• _Data to examine_
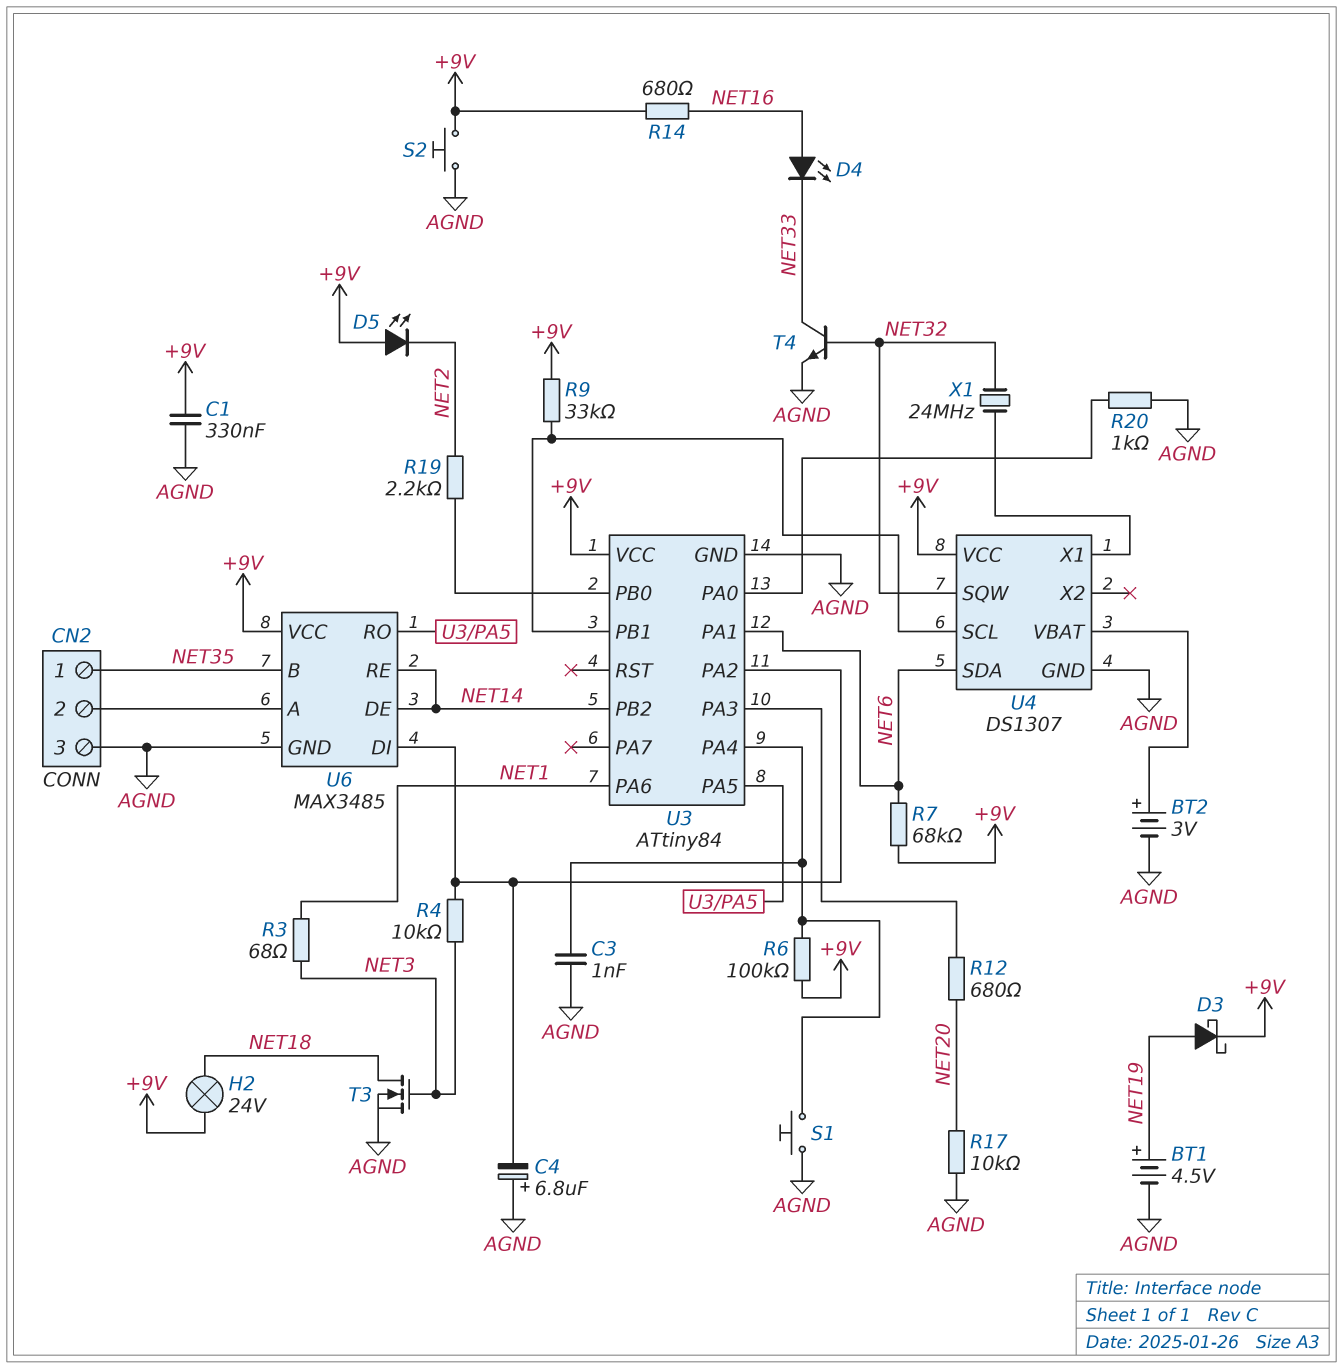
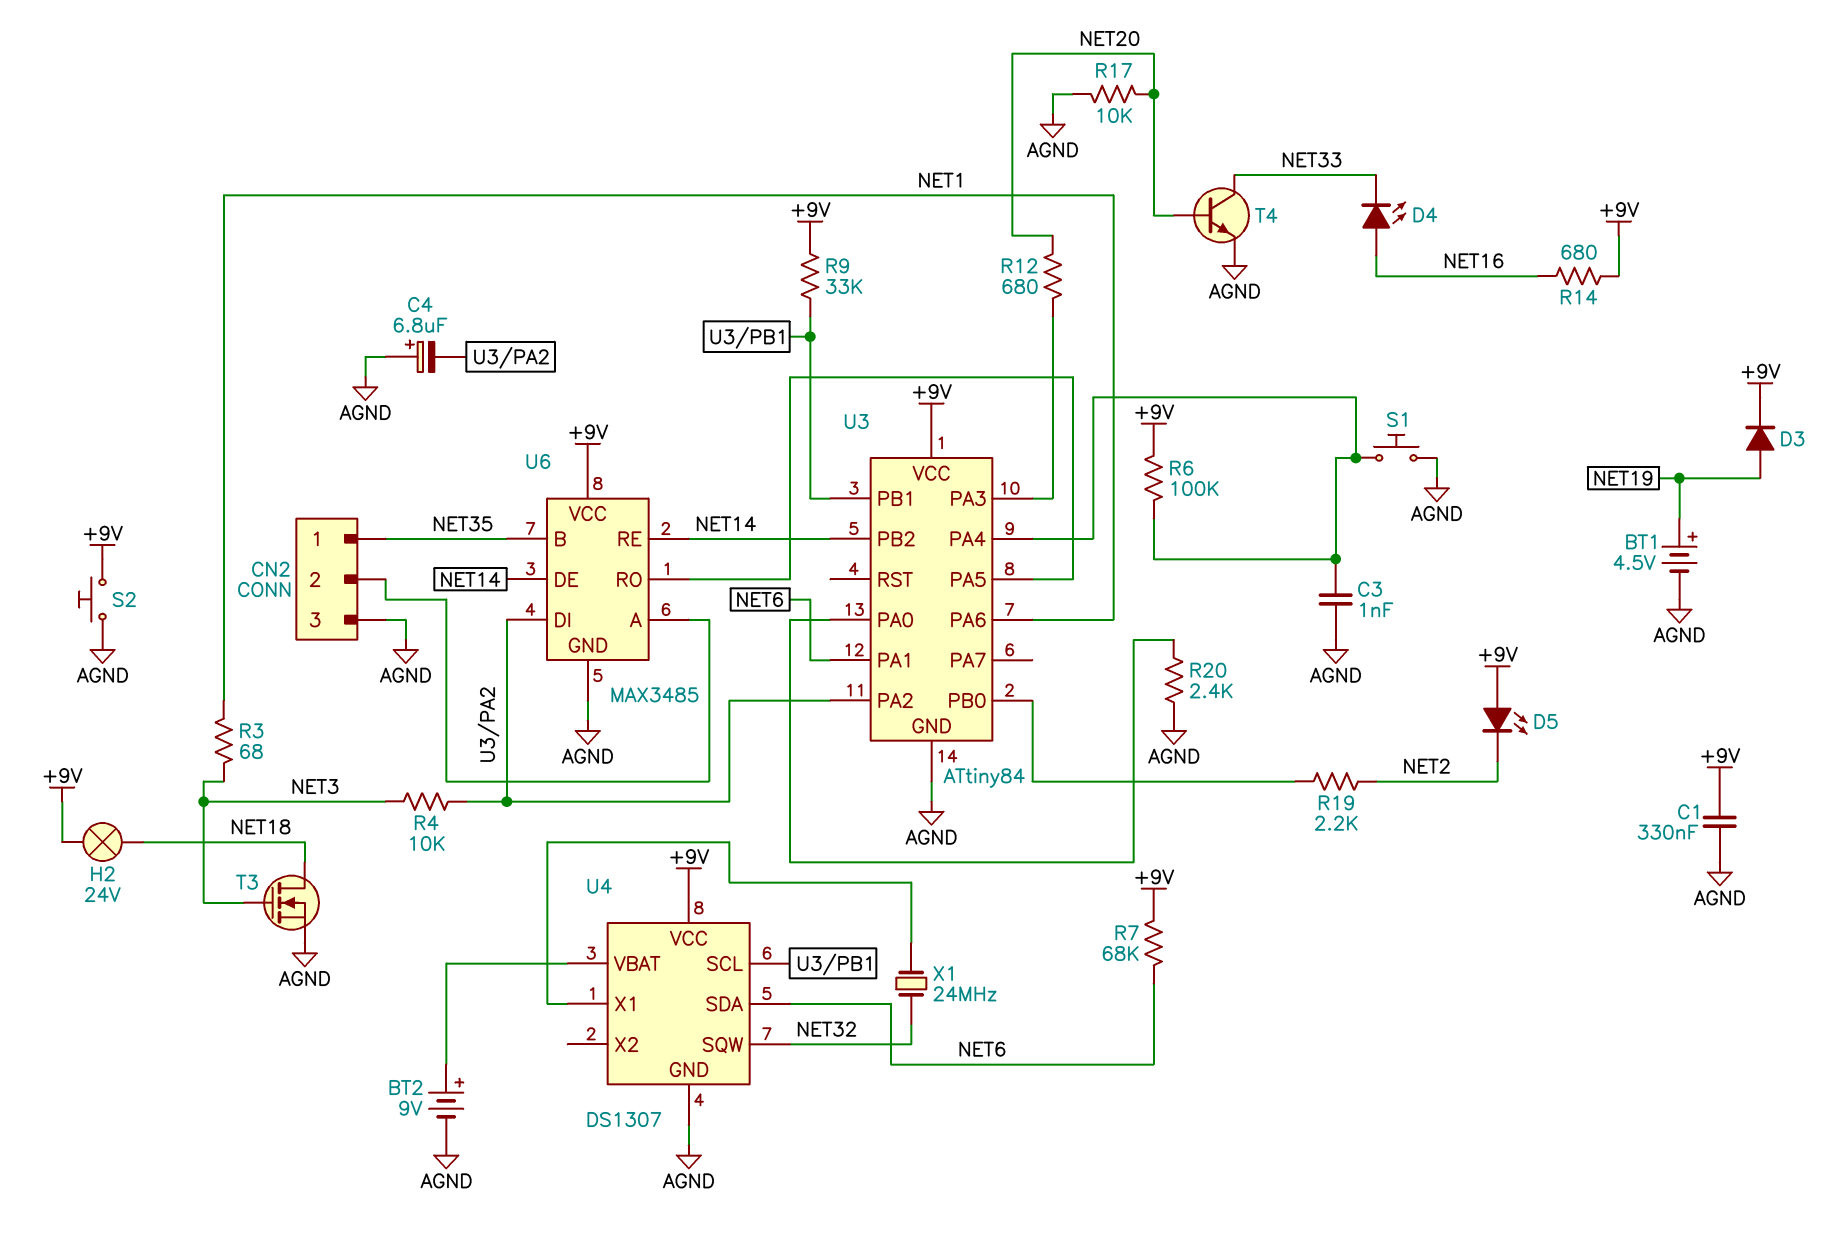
BT2: 3V (plus U4/VBAT, minus AGND) -> 9V (plus U4/VBAT, minus AGND)
D3: schottky (A NET19, K +9V) -> diode (A NET19, K +9V)
R20: 1k (AGND, U3/PA0) -> 2.4k (AGND, U3/PA0)
T4: NPN (B NET32, C NET33, E AGND) -> NPN (B NET20, C NET33, E AGND)

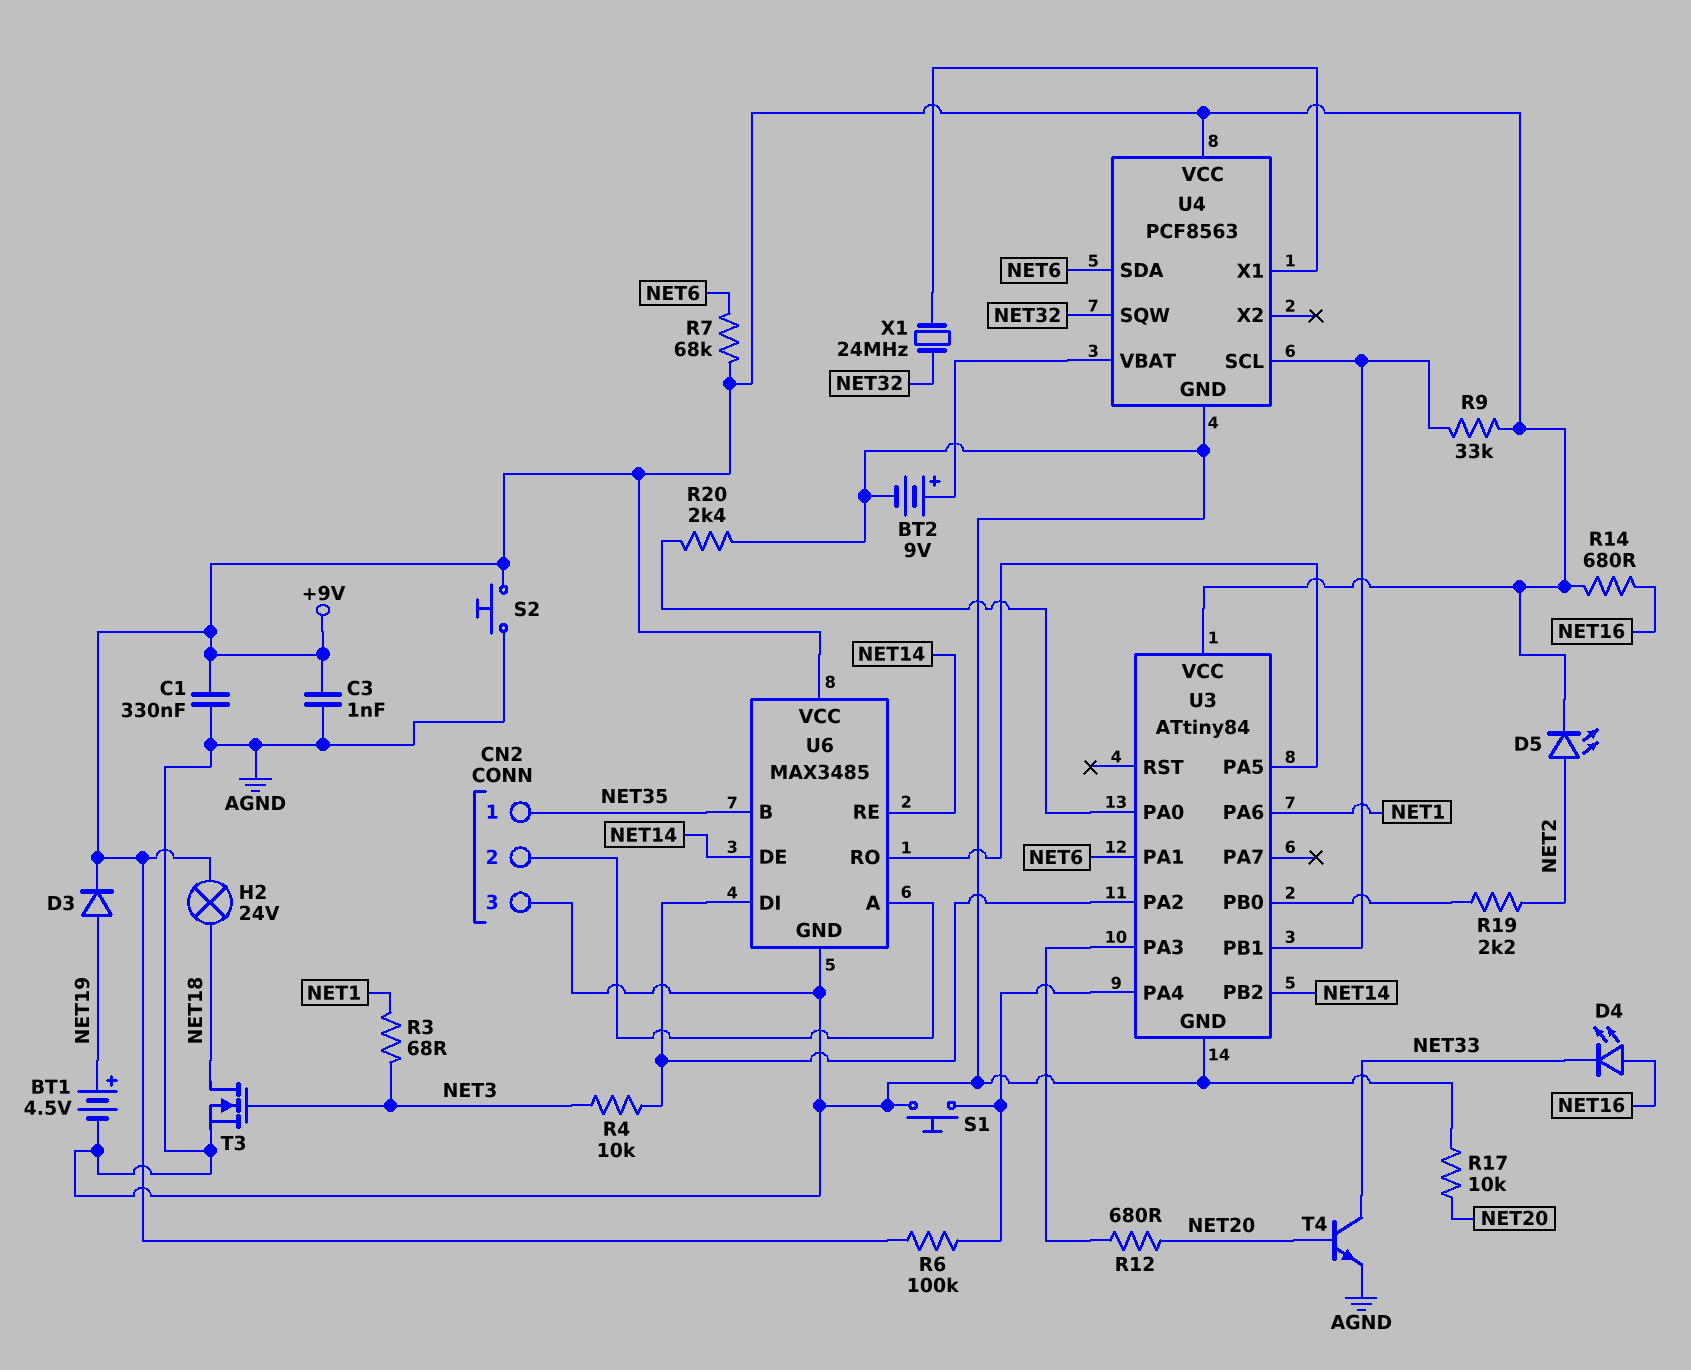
C3: 1nF (AGND, U3/PA4) -> 1nF (+9V, AGND)
C4: 6.8uF (plus AGND, minus U3/PA2) -> none
D5: LED (A +9V, K NET2) -> LED (A NET2, K +9V)
U4: DS1307 -> PCF8563

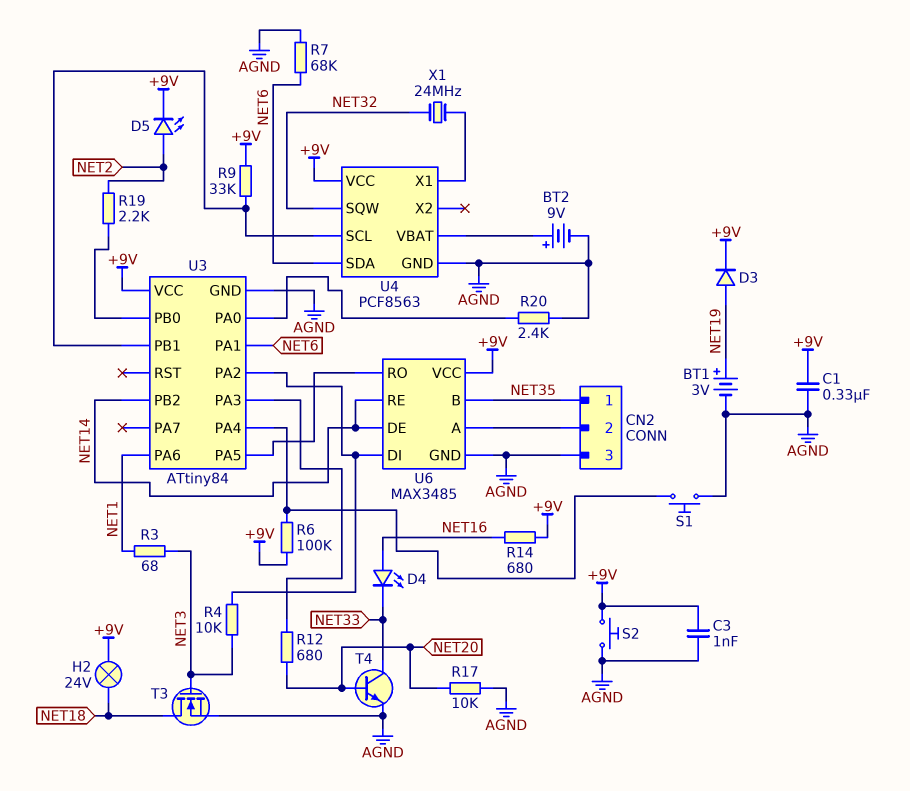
BT1: 4.5V (plus NET19, minus AGND) -> 3V (plus NET19, minus AGND)
R7: 68k (+9V, NET6) -> 68k (AGND, NET6)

• _Problem description_
Your copy should consist solely of the lines from the line containing "D5: LED (A +9V, K" through the last line of the records above, reproduced exactly, with the pictures left out.

• _Answer box_
D5: LED (A +9V, K NET2) -> LED (A NET2, K +9V)
U4: DS1307 -> PCF8563

BT1: 4.5V (plus NET19, minus AGND) -> 3V (plus NET19, minus AGND)
R7: 68k (+9V, NET6) -> 68k (AGND, NET6)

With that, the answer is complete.